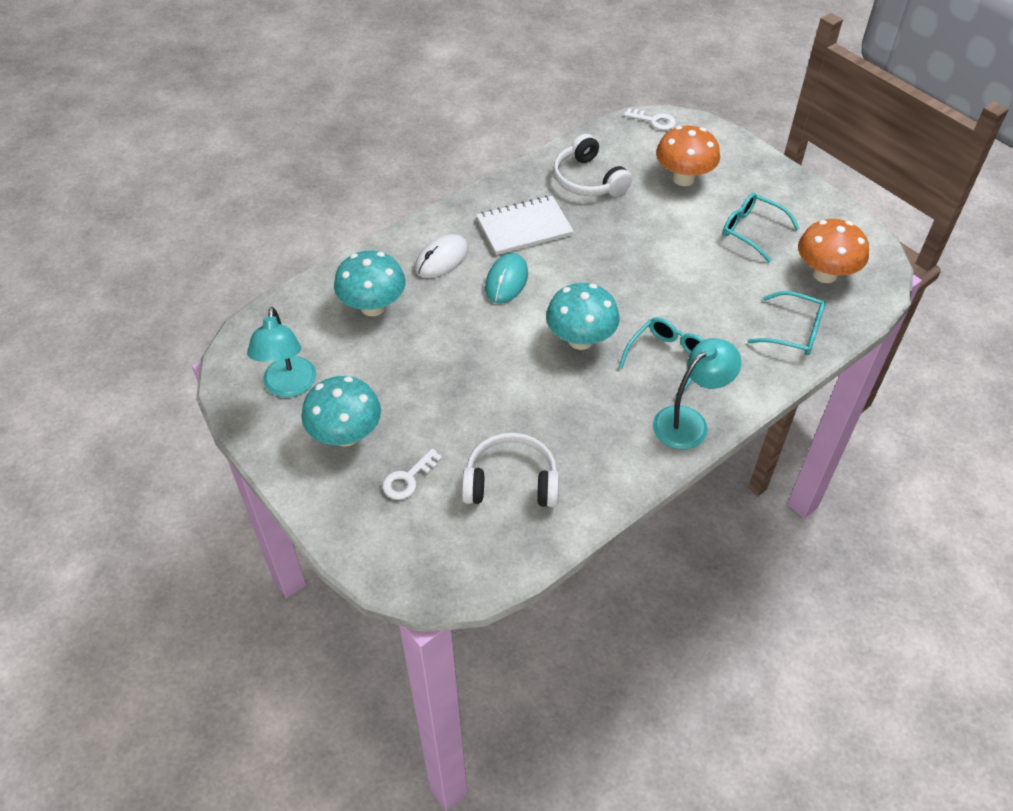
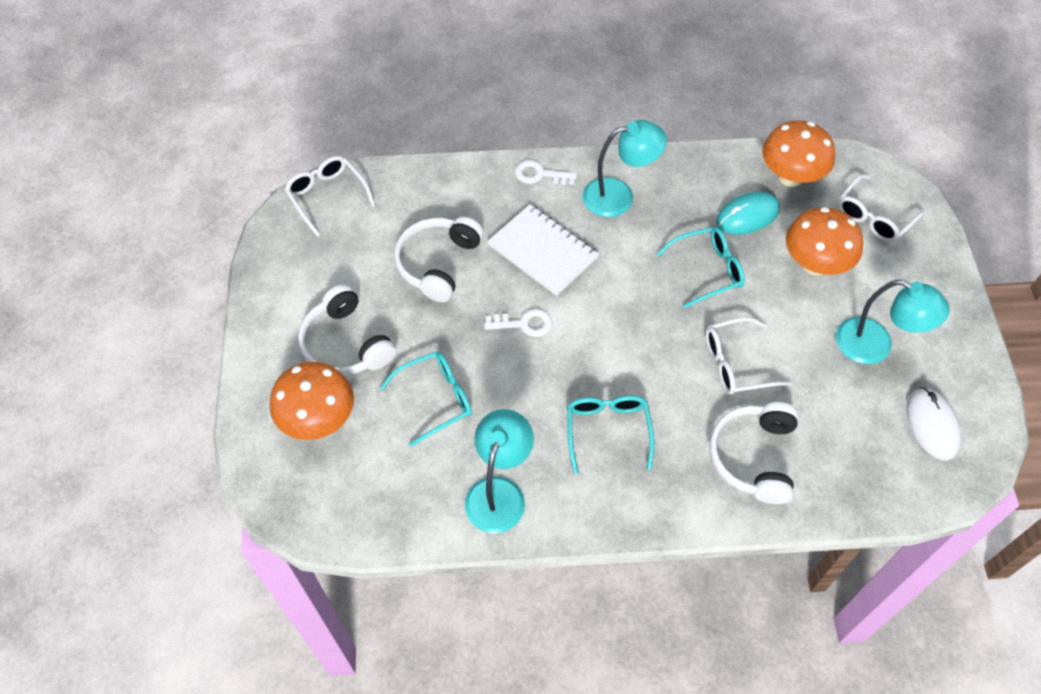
orange mushroom: [656,126,720,186] [798,219,869,283] = 2 -> [270,362,354,440] [762,120,835,187] [786,207,863,275] = 3
turquoise lamp: [247,307,316,397] [653,338,741,449] = 2 -> [465,409,534,533] [583,120,667,217] [836,280,950,364] = 3
turquoise mushroom: [301,376,381,447] [334,251,406,316] [546,283,620,350] = 3 -> none = 0
white glasses: none = 0 -> [284,156,375,237] [706,317,792,395] [838,174,925,242] = 3
white headphones: [462,433,559,507] [553,134,632,196] = 2 -> [298,284,396,376] [394,217,484,302] [709,402,798,504] = 3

● ● ● ●

Assignment =
Determine how many lines of this listing contain "mushroom", and give only the number.

Response to the task =
2